• ACTIVITY
The response must be the exact lines from the one that contains "cyan cone C5 level 2 -> none" through the end of the material, with no pictures and no additional lines.

• EXERCISE MATERIAL

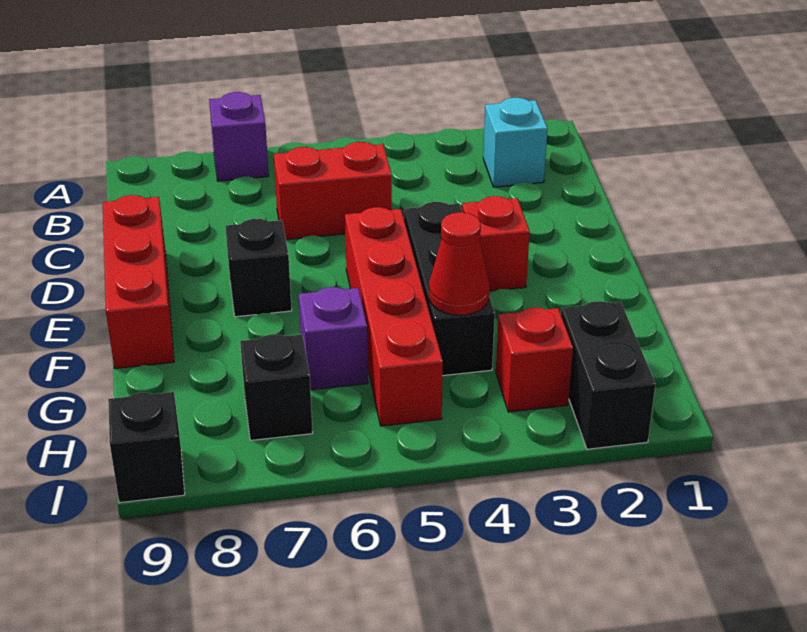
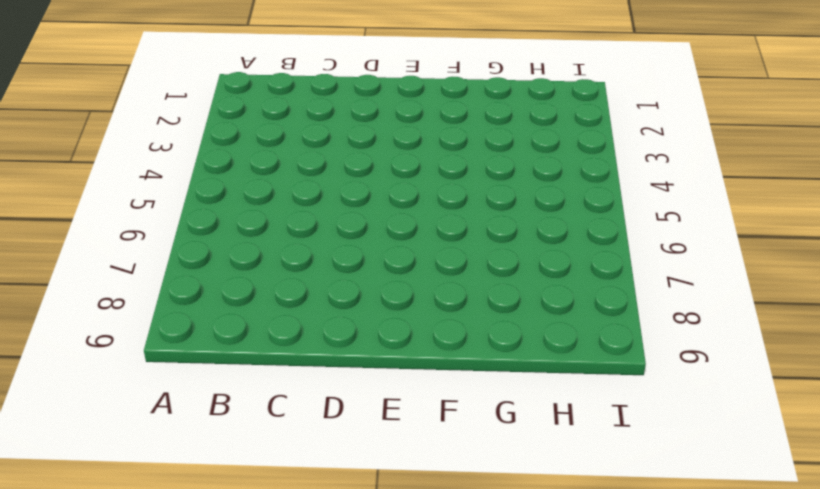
none -> purple brick A7 level 1
none -> cyan brick B2 level 1
none -> red brick C5:C6 level 1

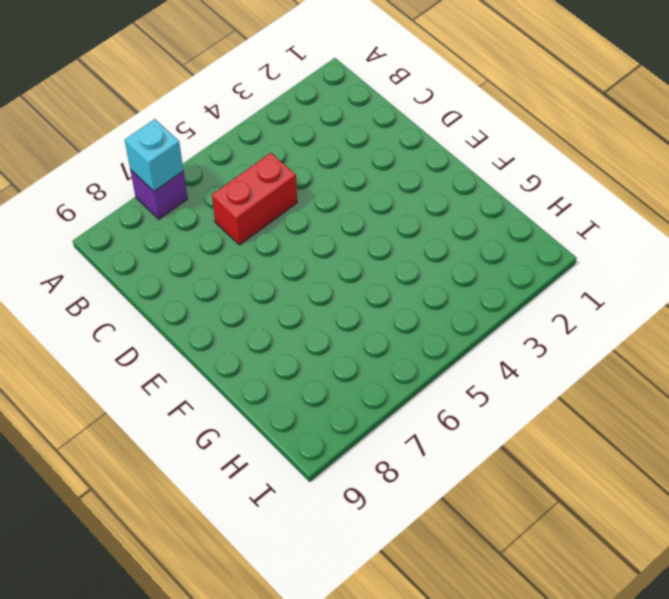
cyan brick A7 level 2 -> cyan brick B2 level 1
none -> red brick D9:F9 level 1
none -> red brick E3 level 1
none -> black brick E4:G4 level 1

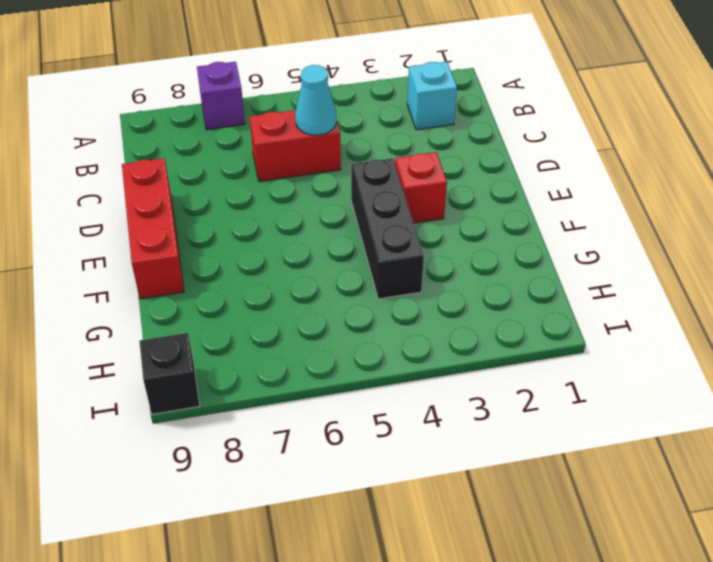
cyan cone C5 level 2 -> none
none -> red brick E5:H5 level 1
none -> black brick E7 level 1
none -> purple brick G6 level 1

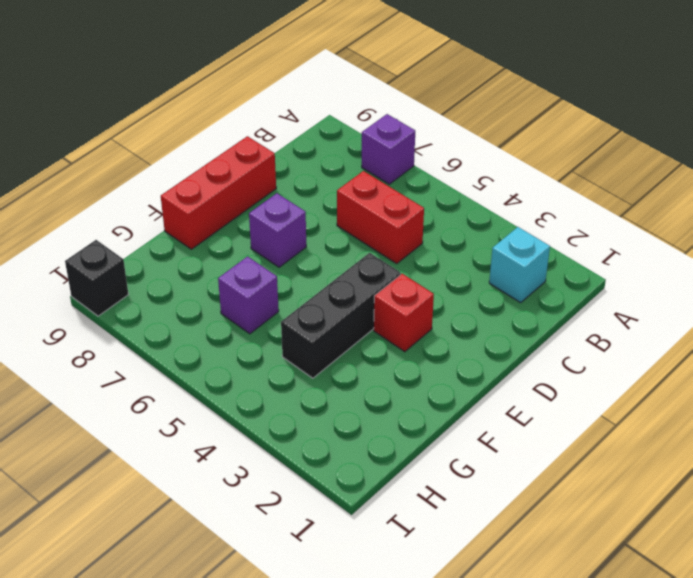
purple brick E7 level 1 -> black brick E7 level 1
none -> red brick E5:H5 level 1
none -> black brick H2:I2 level 1
none -> red brick H3 level 1

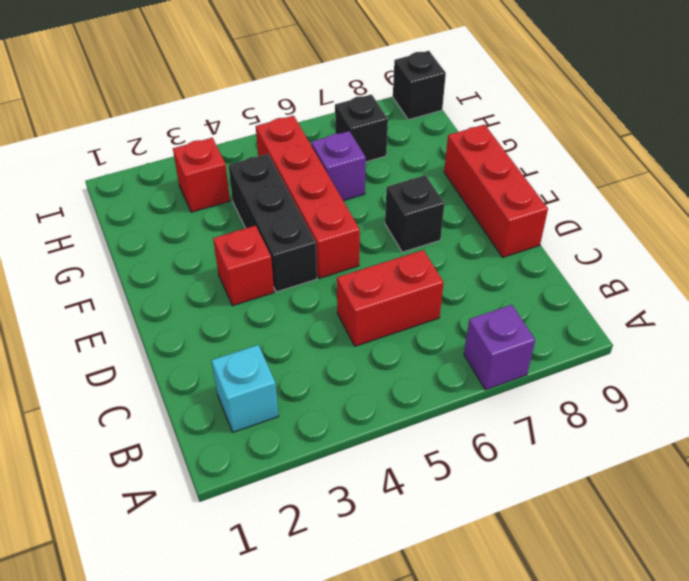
none -> black brick H2:I2 level 1
none -> red cone G4 level 2

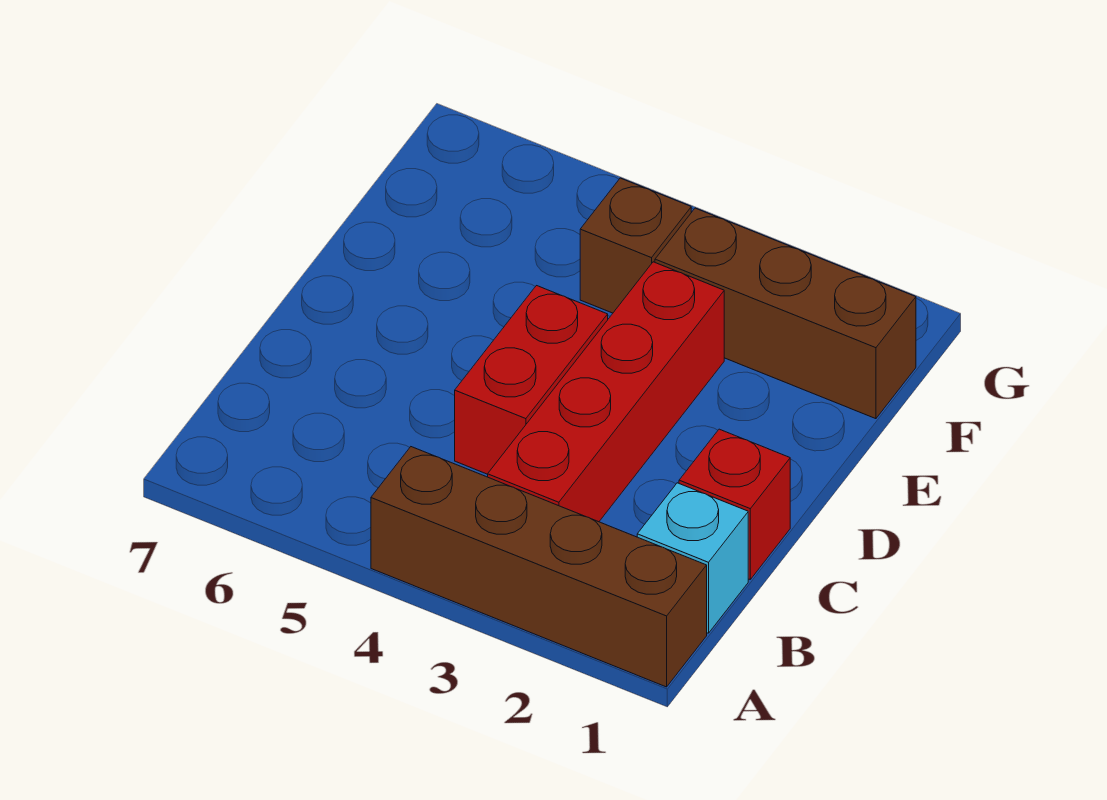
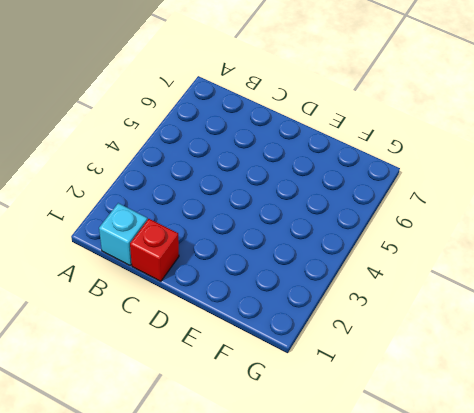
none -> brown brick A1:A4 level 1
none -> red brick B3:E3 level 1

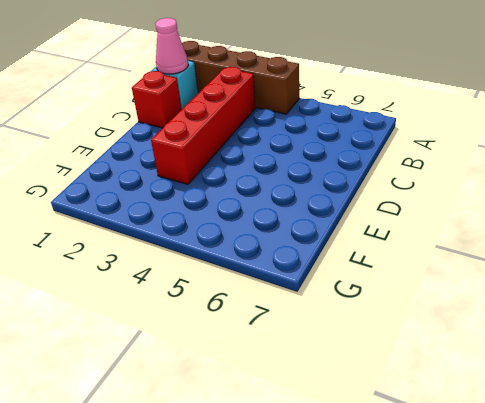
pink cone B1 level 2 -> none
none -> red brick C4:D4 level 1
none -> brown brick F1:F3 level 1

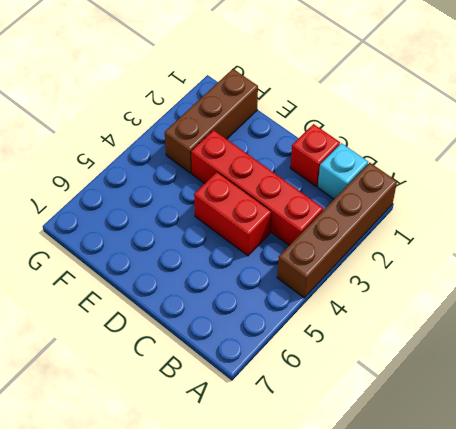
none -> brown brick F4 level 1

• EXERCISE ANSWER
cyan cone C5 level 2 -> none
none -> red brick E5:H5 level 1
none -> black brick E7 level 1
none -> purple brick G6 level 1

purple brick E7 level 1 -> black brick E7 level 1
none -> red brick E5:H5 level 1
none -> black brick H2:I2 level 1
none -> red brick H3 level 1

none -> black brick H2:I2 level 1
none -> red cone G4 level 2

none -> brown brick A1:A4 level 1
none -> red brick B3:E3 level 1

pink cone B1 level 2 -> none
none -> red brick C4:D4 level 1
none -> brown brick F1:F3 level 1

none -> brown brick F4 level 1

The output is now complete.